→ **What is being asked**: Set down, exactly as written, the line containing "R9: 1.8k (GND, VB) -> none" and all the lines that follow it to the end of the entries below, omitting every picture.
----- Extracted information
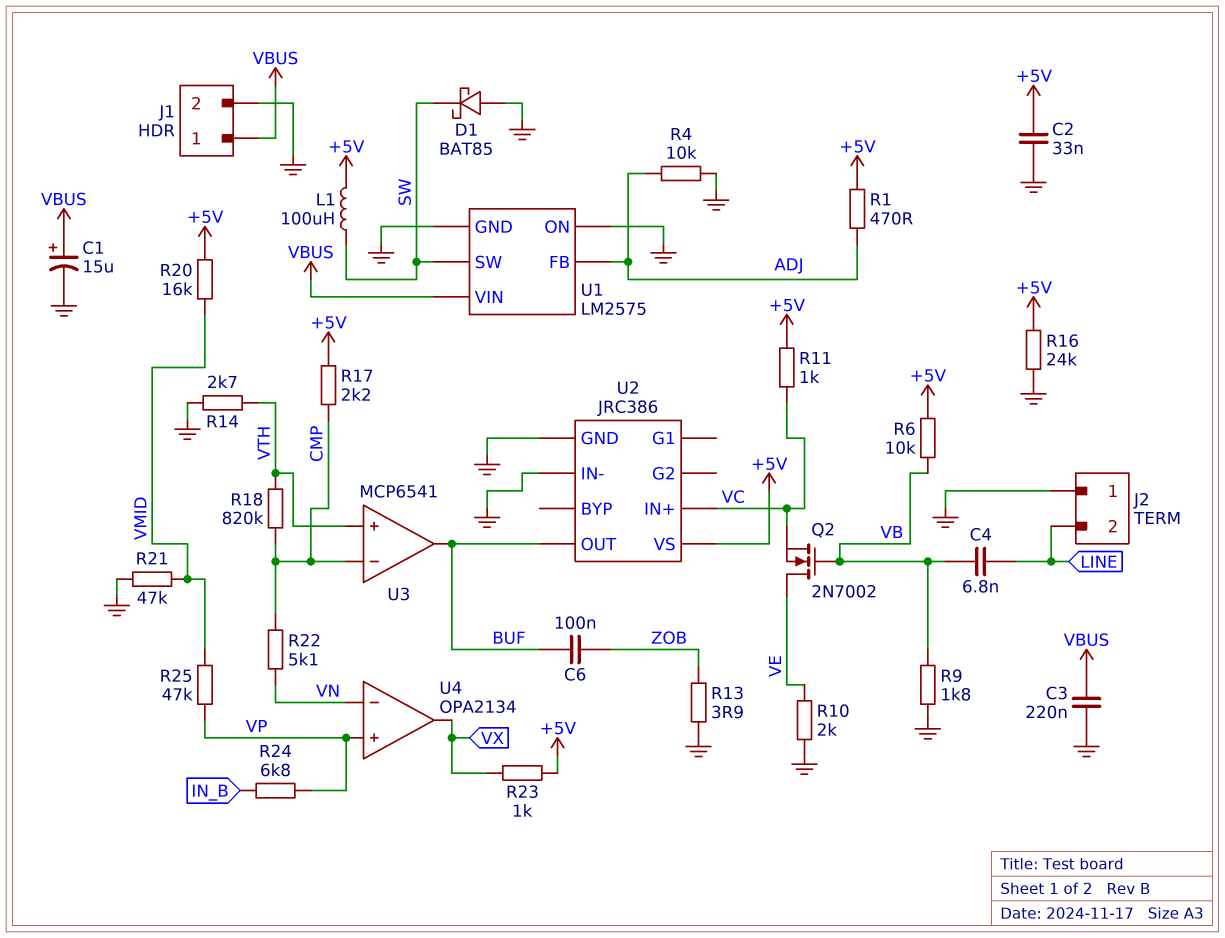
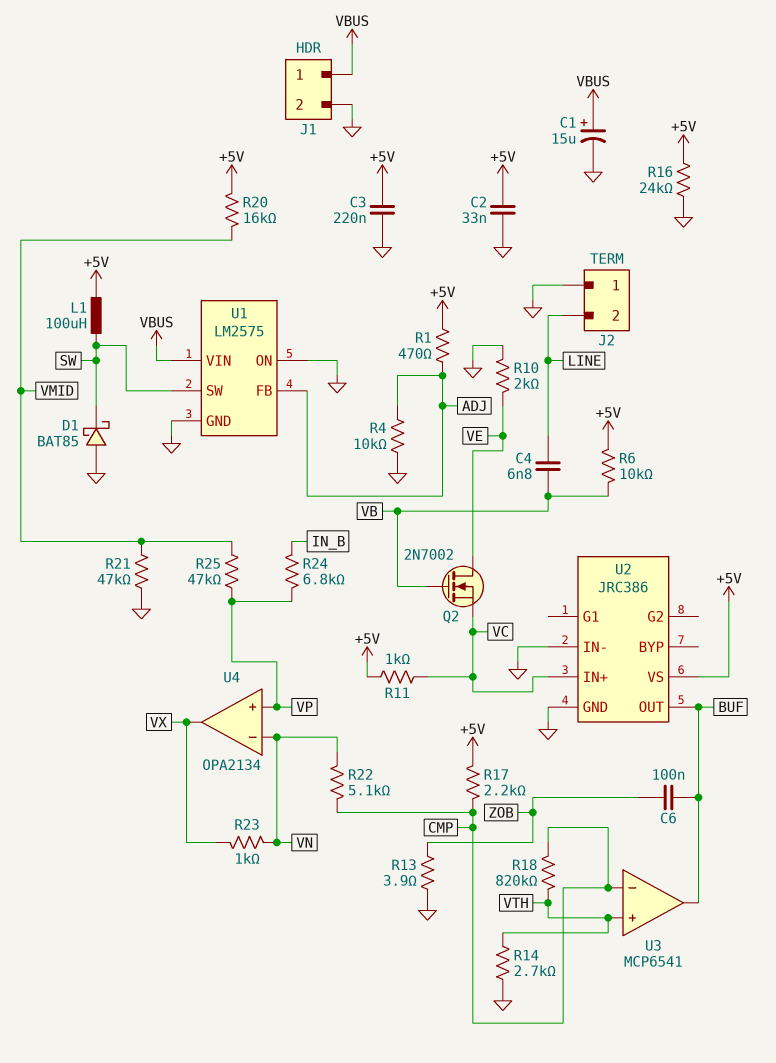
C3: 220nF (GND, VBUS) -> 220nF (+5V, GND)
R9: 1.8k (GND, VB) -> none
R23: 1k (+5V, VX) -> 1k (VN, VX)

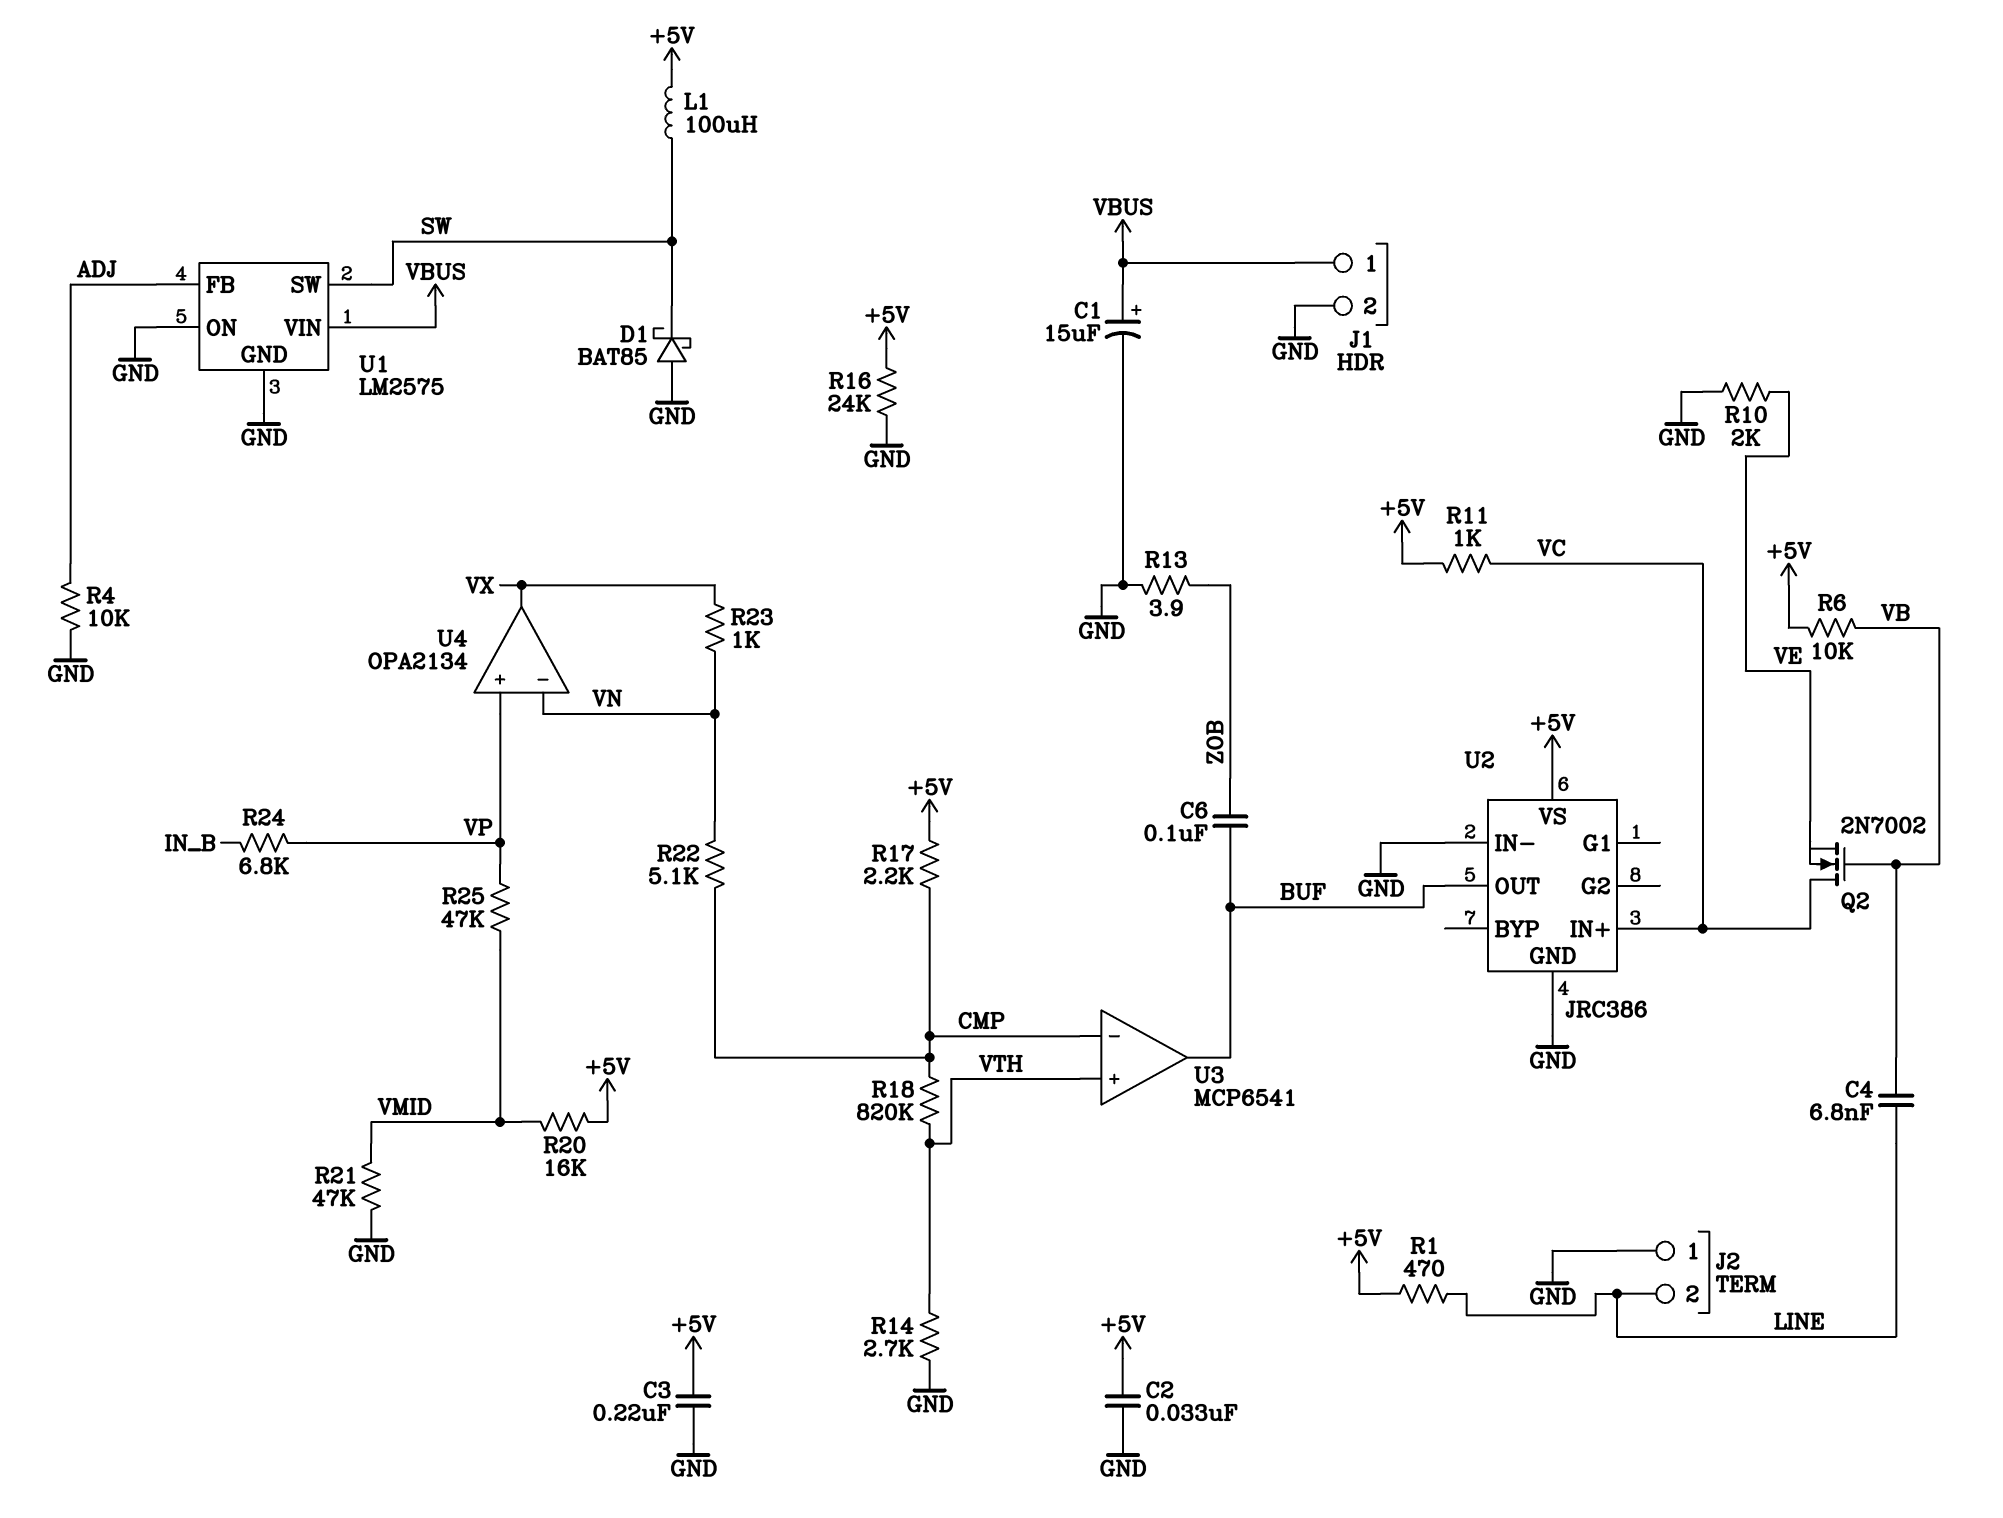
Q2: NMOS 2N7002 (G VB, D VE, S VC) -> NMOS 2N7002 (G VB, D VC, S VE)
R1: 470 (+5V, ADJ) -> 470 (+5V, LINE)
----------
→ **Output for this task**:
R9: 1.8k (GND, VB) -> none
R23: 1k (+5V, VX) -> 1k (VN, VX)

Q2: NMOS 2N7002 (G VB, D VE, S VC) -> NMOS 2N7002 (G VB, D VC, S VE)
R1: 470 (+5V, ADJ) -> 470 (+5V, LINE)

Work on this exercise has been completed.